Copy out the lines of the material that include the string "screwdriver".

_Source material_
+--
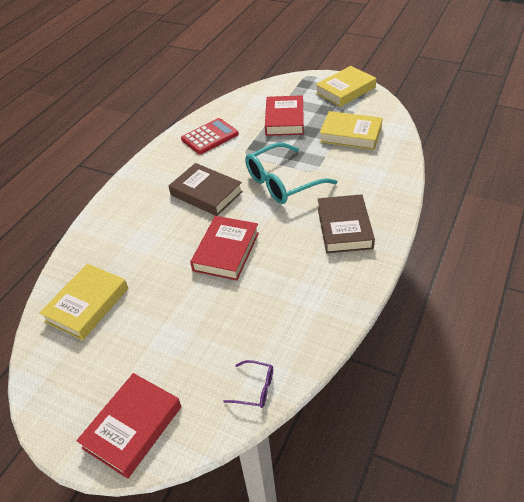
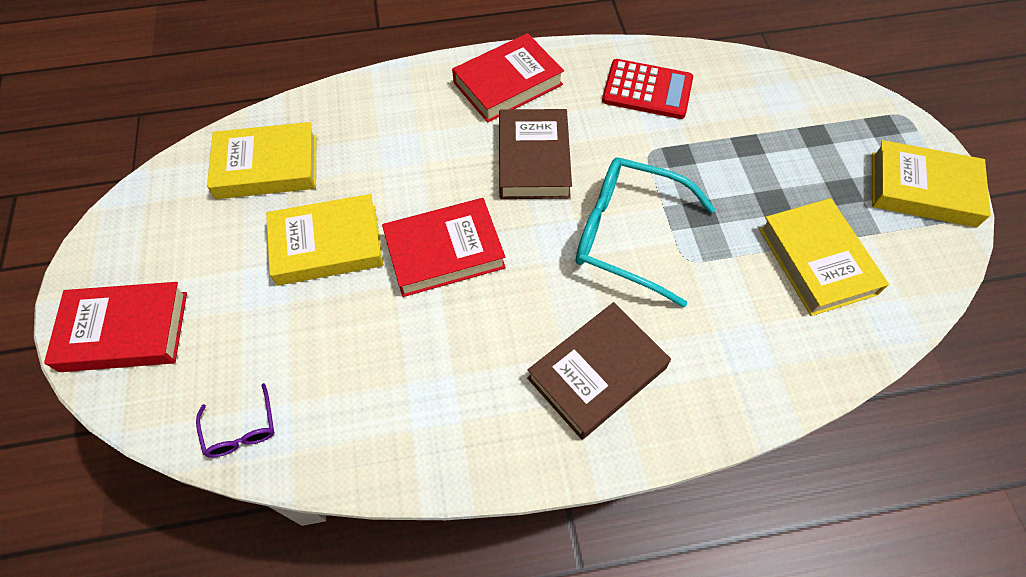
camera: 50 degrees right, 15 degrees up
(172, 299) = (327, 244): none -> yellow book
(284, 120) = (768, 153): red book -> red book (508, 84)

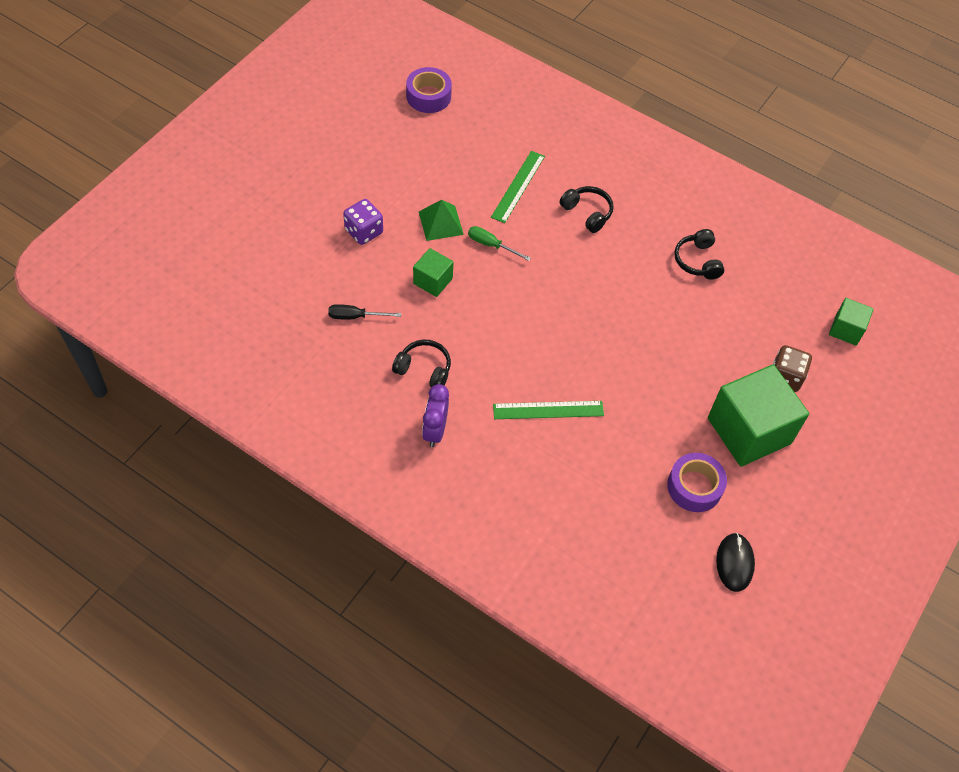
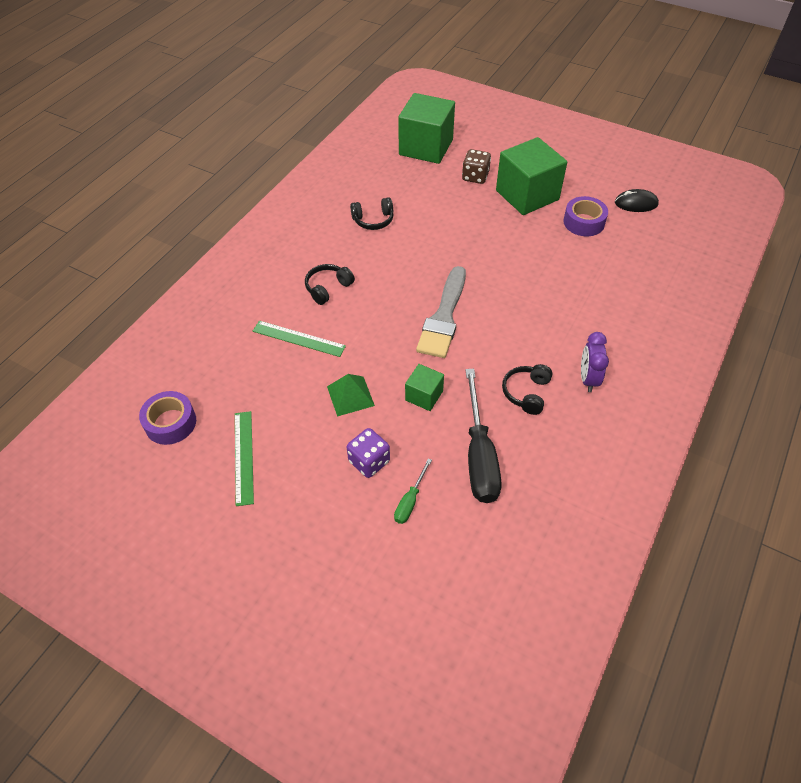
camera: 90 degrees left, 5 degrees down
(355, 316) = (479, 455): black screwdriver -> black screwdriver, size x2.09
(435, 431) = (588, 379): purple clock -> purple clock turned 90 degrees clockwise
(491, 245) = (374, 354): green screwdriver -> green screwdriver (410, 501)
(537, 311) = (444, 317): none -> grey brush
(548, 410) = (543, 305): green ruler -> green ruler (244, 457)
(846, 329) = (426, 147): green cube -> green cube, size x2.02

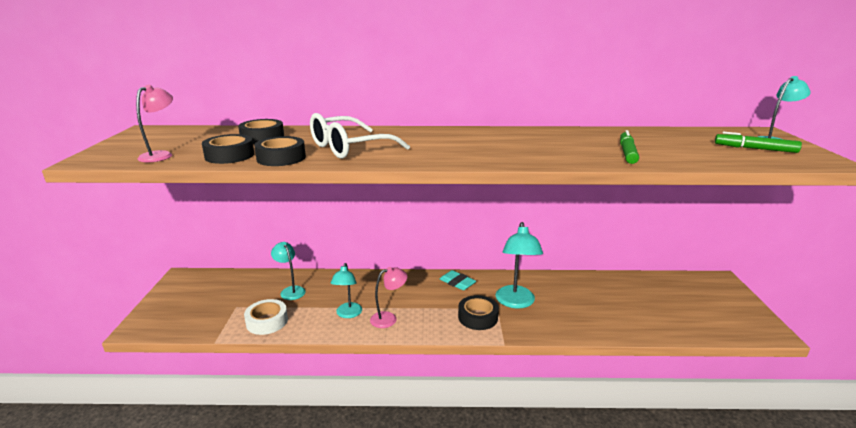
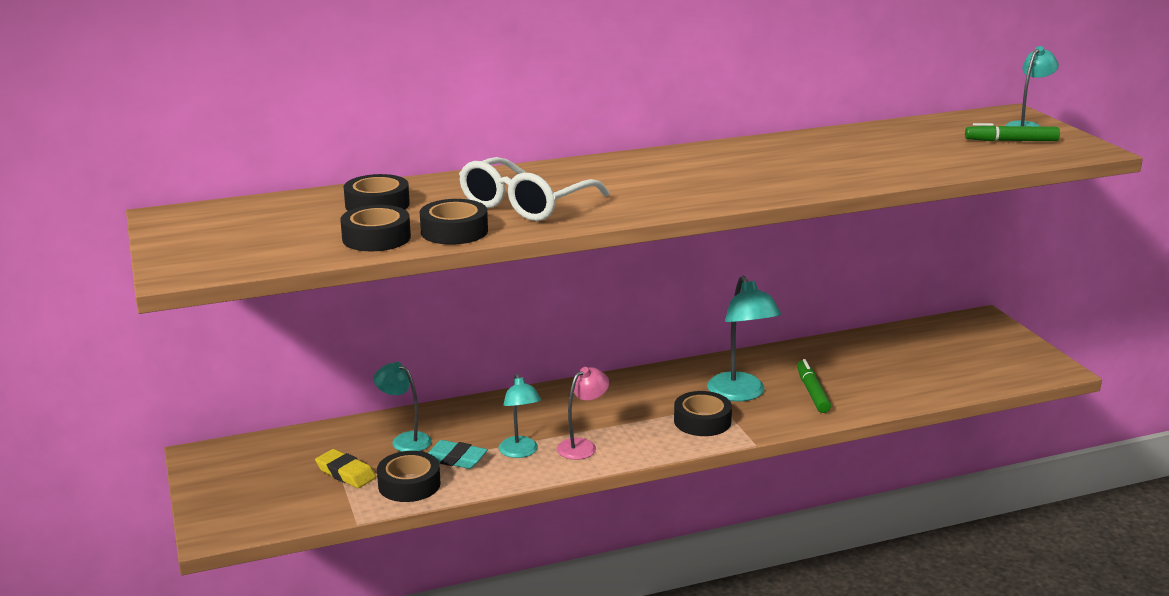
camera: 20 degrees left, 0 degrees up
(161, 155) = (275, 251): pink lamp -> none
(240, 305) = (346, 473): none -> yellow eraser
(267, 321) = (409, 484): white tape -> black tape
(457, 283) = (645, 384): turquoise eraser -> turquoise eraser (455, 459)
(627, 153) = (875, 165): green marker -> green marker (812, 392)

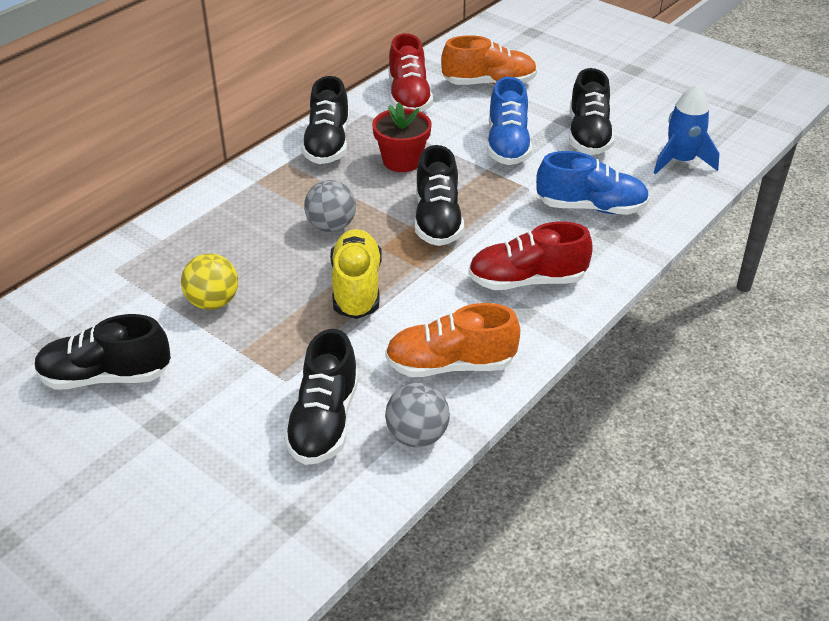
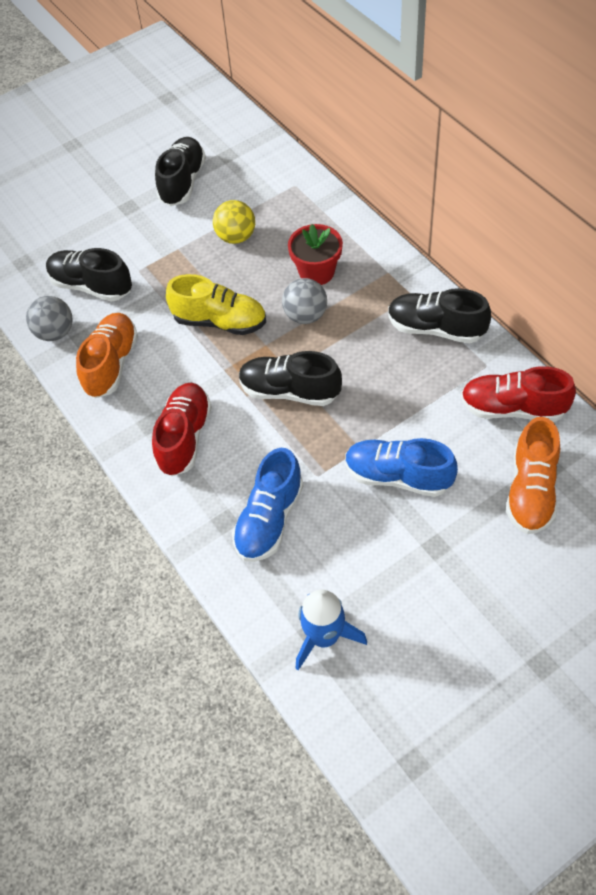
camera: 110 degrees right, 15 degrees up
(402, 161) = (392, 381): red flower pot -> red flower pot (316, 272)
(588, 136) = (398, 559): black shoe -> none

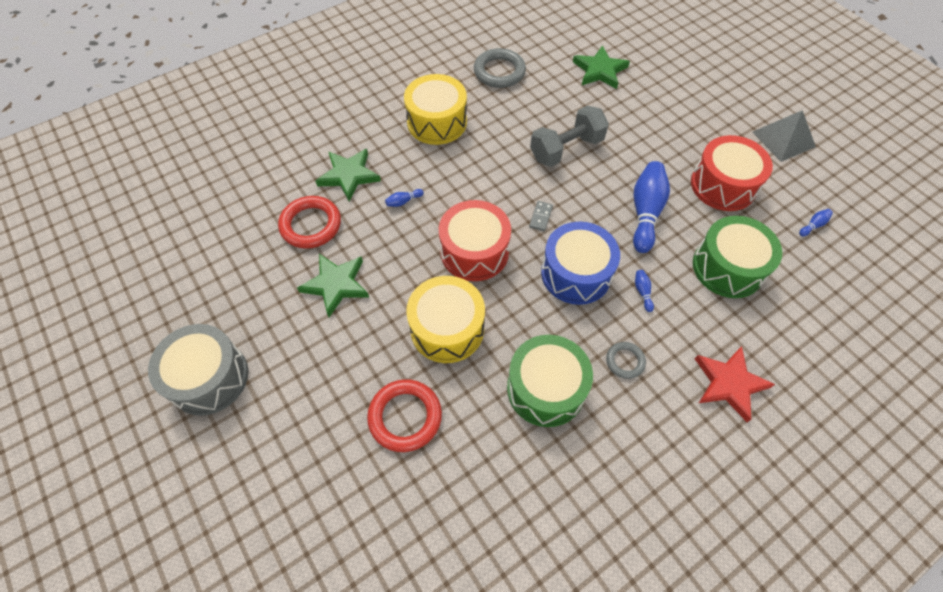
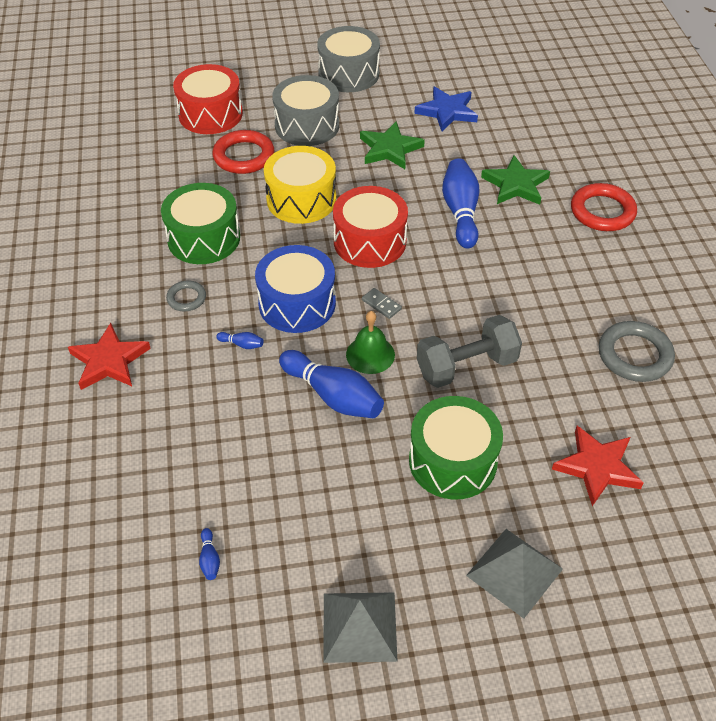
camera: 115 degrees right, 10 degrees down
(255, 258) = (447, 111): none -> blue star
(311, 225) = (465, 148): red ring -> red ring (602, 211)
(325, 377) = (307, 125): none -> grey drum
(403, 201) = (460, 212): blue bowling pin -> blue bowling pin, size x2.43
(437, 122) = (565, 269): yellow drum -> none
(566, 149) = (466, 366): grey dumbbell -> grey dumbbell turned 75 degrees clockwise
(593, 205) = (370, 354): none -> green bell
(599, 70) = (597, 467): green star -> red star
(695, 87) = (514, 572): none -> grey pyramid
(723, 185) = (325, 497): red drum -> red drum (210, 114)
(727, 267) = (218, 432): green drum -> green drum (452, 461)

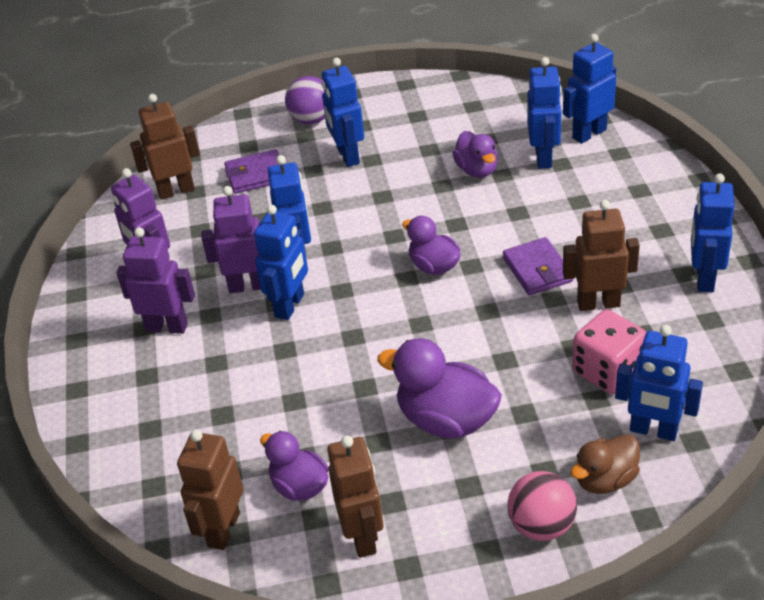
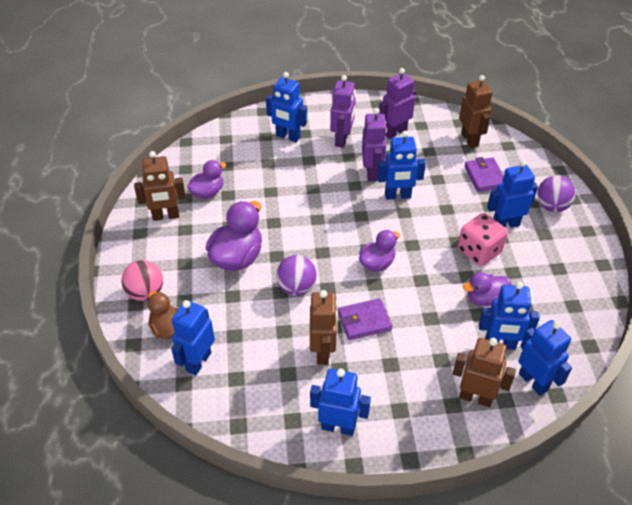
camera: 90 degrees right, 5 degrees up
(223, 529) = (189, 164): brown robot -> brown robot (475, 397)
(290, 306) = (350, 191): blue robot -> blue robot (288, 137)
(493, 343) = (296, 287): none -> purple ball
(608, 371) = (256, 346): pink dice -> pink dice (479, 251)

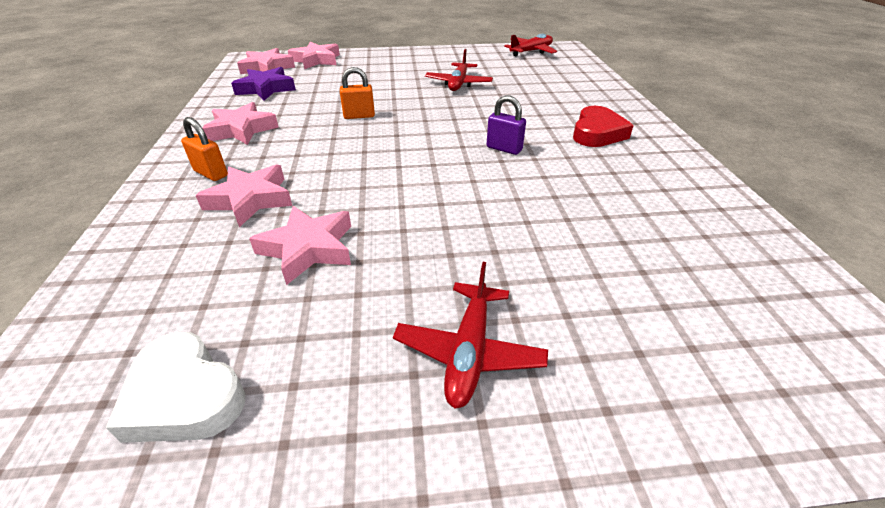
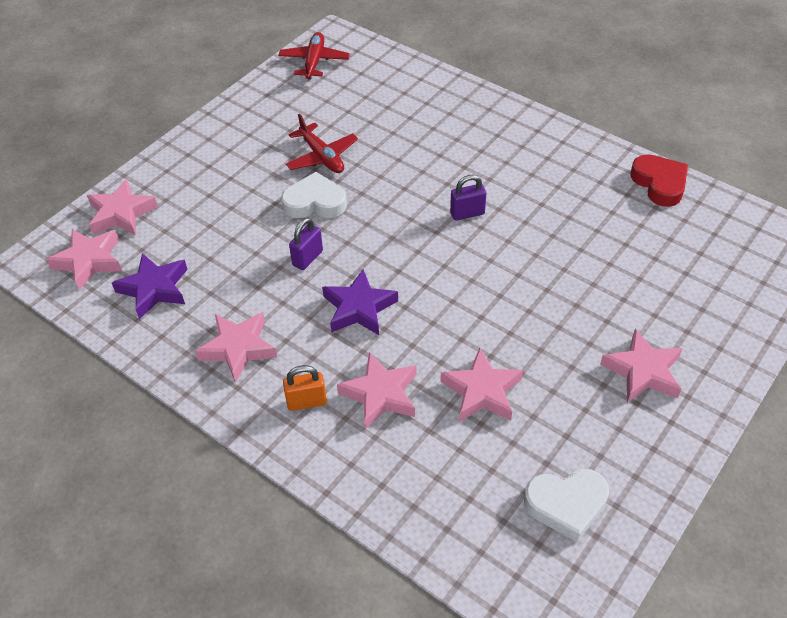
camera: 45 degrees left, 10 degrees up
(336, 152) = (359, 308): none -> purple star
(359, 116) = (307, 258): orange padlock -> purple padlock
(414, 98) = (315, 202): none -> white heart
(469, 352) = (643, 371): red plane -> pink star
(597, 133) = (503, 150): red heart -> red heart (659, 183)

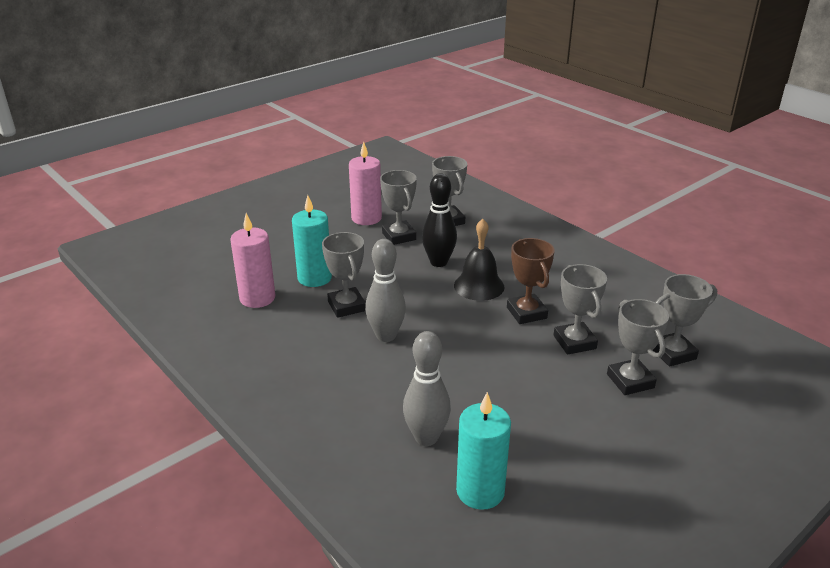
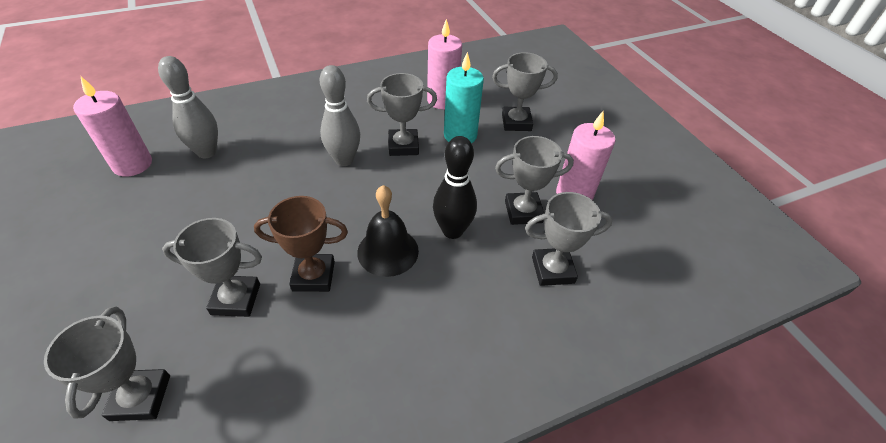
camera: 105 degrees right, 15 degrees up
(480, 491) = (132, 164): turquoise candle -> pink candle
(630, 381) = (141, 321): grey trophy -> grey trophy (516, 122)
+--
_Completed task_
(355, 316) = (479, 455): black screwdriver -> black screwdriver, size x2.09
(491, 245) = (374, 354): green screwdriver -> green screwdriver (410, 501)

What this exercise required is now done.